◆ **HOW TO COMPLETE THIS TASK**: Leaving out the images, please output every entry exactly as it appears.

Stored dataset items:
══════════

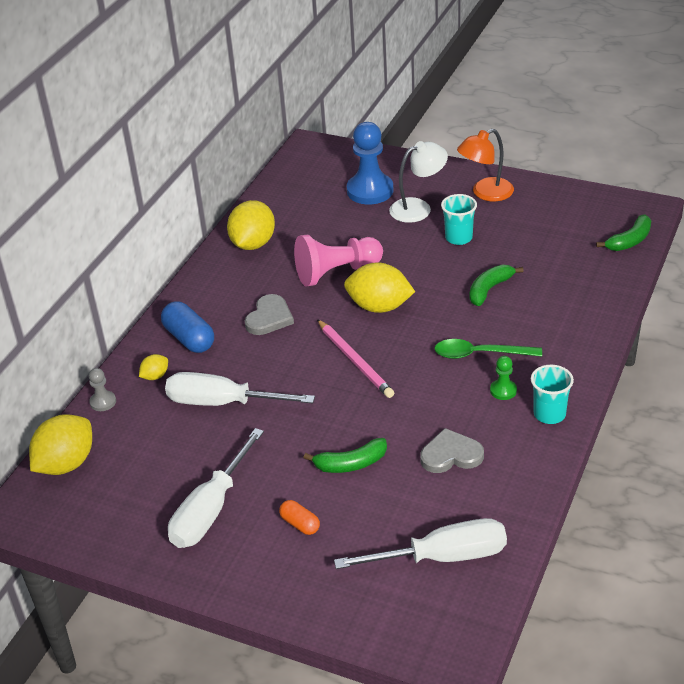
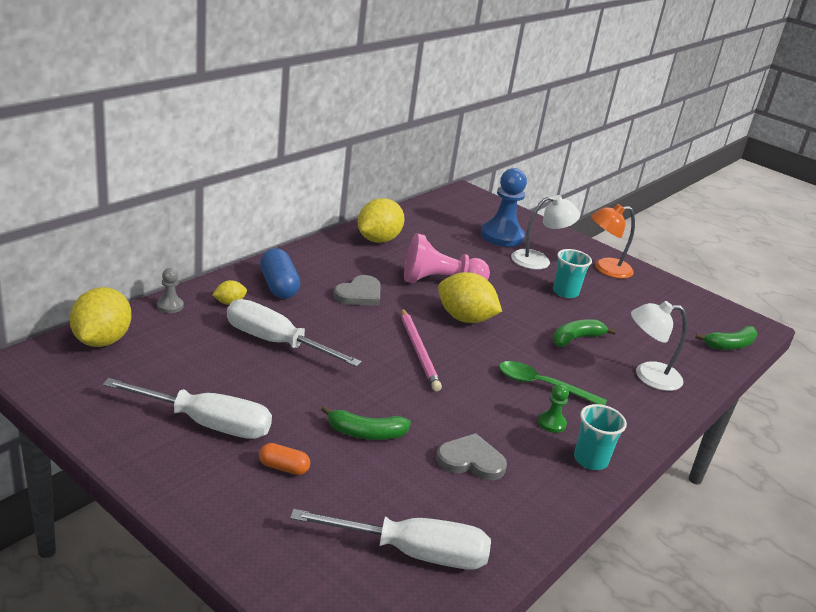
camera: 10 degrees right, 10 degrees down
yellow lemon [29,414,92,475] -> yellow lemon turned 45 degrees counterclockwise [70,287,131,347]
white screwdriver [168,428,264,548] -> white screwdriver turned 120 degrees counterclockwise [103,378,272,439]
orange capsule [279,500,320,535] -> orange capsule turned 45 degrees counterclockwise [259,443,310,475]
none -> white lamp [631,301,687,391]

══════════

◆ **TASK RESPONSE**:
camera: 10 degrees right, 10 degrees down
yellow lemon [29,414,92,475] -> yellow lemon turned 45 degrees counterclockwise [70,287,131,347]
white screwdriver [168,428,264,548] -> white screwdriver turned 120 degrees counterclockwise [103,378,272,439]
orange capsule [279,500,320,535] -> orange capsule turned 45 degrees counterclockwise [259,443,310,475]
none -> white lamp [631,301,687,391]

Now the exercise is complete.